### Directive
Would you please restate every record exactly as written?

### Source information

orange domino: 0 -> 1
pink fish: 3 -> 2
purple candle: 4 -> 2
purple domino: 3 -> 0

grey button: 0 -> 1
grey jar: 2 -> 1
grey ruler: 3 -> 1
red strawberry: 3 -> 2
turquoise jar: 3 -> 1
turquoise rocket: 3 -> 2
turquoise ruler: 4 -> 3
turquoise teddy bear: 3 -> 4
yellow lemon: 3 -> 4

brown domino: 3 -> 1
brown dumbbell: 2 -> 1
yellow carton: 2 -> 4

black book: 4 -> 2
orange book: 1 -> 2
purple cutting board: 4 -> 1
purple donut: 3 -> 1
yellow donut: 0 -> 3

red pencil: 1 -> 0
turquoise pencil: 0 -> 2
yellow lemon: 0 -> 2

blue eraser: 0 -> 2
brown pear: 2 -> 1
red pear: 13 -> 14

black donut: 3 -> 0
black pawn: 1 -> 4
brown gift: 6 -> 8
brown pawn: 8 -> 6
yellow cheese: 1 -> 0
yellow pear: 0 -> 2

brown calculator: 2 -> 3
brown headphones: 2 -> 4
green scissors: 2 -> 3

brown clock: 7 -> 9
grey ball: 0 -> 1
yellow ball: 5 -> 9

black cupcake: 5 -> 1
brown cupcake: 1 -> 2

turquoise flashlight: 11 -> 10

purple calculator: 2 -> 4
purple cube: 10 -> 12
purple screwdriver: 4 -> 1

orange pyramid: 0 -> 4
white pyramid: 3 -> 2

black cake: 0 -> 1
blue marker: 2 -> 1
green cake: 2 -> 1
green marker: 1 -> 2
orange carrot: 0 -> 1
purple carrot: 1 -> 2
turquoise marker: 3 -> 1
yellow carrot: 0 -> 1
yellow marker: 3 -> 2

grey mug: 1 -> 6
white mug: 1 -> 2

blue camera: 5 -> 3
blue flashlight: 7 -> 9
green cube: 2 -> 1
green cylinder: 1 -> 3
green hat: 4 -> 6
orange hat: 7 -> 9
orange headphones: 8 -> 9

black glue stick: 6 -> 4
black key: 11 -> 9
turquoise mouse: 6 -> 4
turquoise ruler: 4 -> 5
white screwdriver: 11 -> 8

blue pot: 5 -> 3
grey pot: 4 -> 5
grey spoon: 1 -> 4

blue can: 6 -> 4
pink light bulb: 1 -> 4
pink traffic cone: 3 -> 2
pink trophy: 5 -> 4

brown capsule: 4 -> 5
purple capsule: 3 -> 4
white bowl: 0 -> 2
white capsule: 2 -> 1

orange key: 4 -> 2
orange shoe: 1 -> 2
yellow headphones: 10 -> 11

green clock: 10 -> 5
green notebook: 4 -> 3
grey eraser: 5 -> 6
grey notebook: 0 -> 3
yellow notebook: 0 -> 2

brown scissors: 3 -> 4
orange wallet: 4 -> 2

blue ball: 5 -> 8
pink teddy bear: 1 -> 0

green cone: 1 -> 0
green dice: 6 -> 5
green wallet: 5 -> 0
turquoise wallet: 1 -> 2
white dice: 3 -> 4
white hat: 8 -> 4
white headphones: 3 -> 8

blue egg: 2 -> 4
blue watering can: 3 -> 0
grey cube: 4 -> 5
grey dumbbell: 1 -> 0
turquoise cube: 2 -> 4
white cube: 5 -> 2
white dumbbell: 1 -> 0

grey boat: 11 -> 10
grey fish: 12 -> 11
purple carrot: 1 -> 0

### Answer section
orange domino: 0 -> 1
pink fish: 3 -> 2
purple candle: 4 -> 2
purple domino: 3 -> 0

grey button: 0 -> 1
grey jar: 2 -> 1
grey ruler: 3 -> 1
red strawberry: 3 -> 2
turquoise jar: 3 -> 1
turquoise rocket: 3 -> 2
turquoise ruler: 4 -> 3
turquoise teddy bear: 3 -> 4
yellow lemon: 3 -> 4

brown domino: 3 -> 1
brown dumbbell: 2 -> 1
yellow carton: 2 -> 4

black book: 4 -> 2
orange book: 1 -> 2
purple cutting board: 4 -> 1
purple donut: 3 -> 1
yellow donut: 0 -> 3

red pencil: 1 -> 0
turquoise pencil: 0 -> 2
yellow lemon: 0 -> 2

blue eraser: 0 -> 2
brown pear: 2 -> 1
red pear: 13 -> 14

black donut: 3 -> 0
black pawn: 1 -> 4
brown gift: 6 -> 8
brown pawn: 8 -> 6
yellow cheese: 1 -> 0
yellow pear: 0 -> 2

brown calculator: 2 -> 3
brown headphones: 2 -> 4
green scissors: 2 -> 3

brown clock: 7 -> 9
grey ball: 0 -> 1
yellow ball: 5 -> 9

black cupcake: 5 -> 1
brown cupcake: 1 -> 2

turquoise flashlight: 11 -> 10

purple calculator: 2 -> 4
purple cube: 10 -> 12
purple screwdriver: 4 -> 1

orange pyramid: 0 -> 4
white pyramid: 3 -> 2

black cake: 0 -> 1
blue marker: 2 -> 1
green cake: 2 -> 1
green marker: 1 -> 2
orange carrot: 0 -> 1
purple carrot: 1 -> 2
turquoise marker: 3 -> 1
yellow carrot: 0 -> 1
yellow marker: 3 -> 2

grey mug: 1 -> 6
white mug: 1 -> 2

blue camera: 5 -> 3
blue flashlight: 7 -> 9
green cube: 2 -> 1
green cylinder: 1 -> 3
green hat: 4 -> 6
orange hat: 7 -> 9
orange headphones: 8 -> 9

black glue stick: 6 -> 4
black key: 11 -> 9
turquoise mouse: 6 -> 4
turquoise ruler: 4 -> 5
white screwdriver: 11 -> 8

blue pot: 5 -> 3
grey pot: 4 -> 5
grey spoon: 1 -> 4

blue can: 6 -> 4
pink light bulb: 1 -> 4
pink traffic cone: 3 -> 2
pink trophy: 5 -> 4

brown capsule: 4 -> 5
purple capsule: 3 -> 4
white bowl: 0 -> 2
white capsule: 2 -> 1

orange key: 4 -> 2
orange shoe: 1 -> 2
yellow headphones: 10 -> 11

green clock: 10 -> 5
green notebook: 4 -> 3
grey eraser: 5 -> 6
grey notebook: 0 -> 3
yellow notebook: 0 -> 2

brown scissors: 3 -> 4
orange wallet: 4 -> 2

blue ball: 5 -> 8
pink teddy bear: 1 -> 0

green cone: 1 -> 0
green dice: 6 -> 5
green wallet: 5 -> 0
turquoise wallet: 1 -> 2
white dice: 3 -> 4
white hat: 8 -> 4
white headphones: 3 -> 8

blue egg: 2 -> 4
blue watering can: 3 -> 0
grey cube: 4 -> 5
grey dumbbell: 1 -> 0
turquoise cube: 2 -> 4
white cube: 5 -> 2
white dumbbell: 1 -> 0

grey boat: 11 -> 10
grey fish: 12 -> 11
purple carrot: 1 -> 0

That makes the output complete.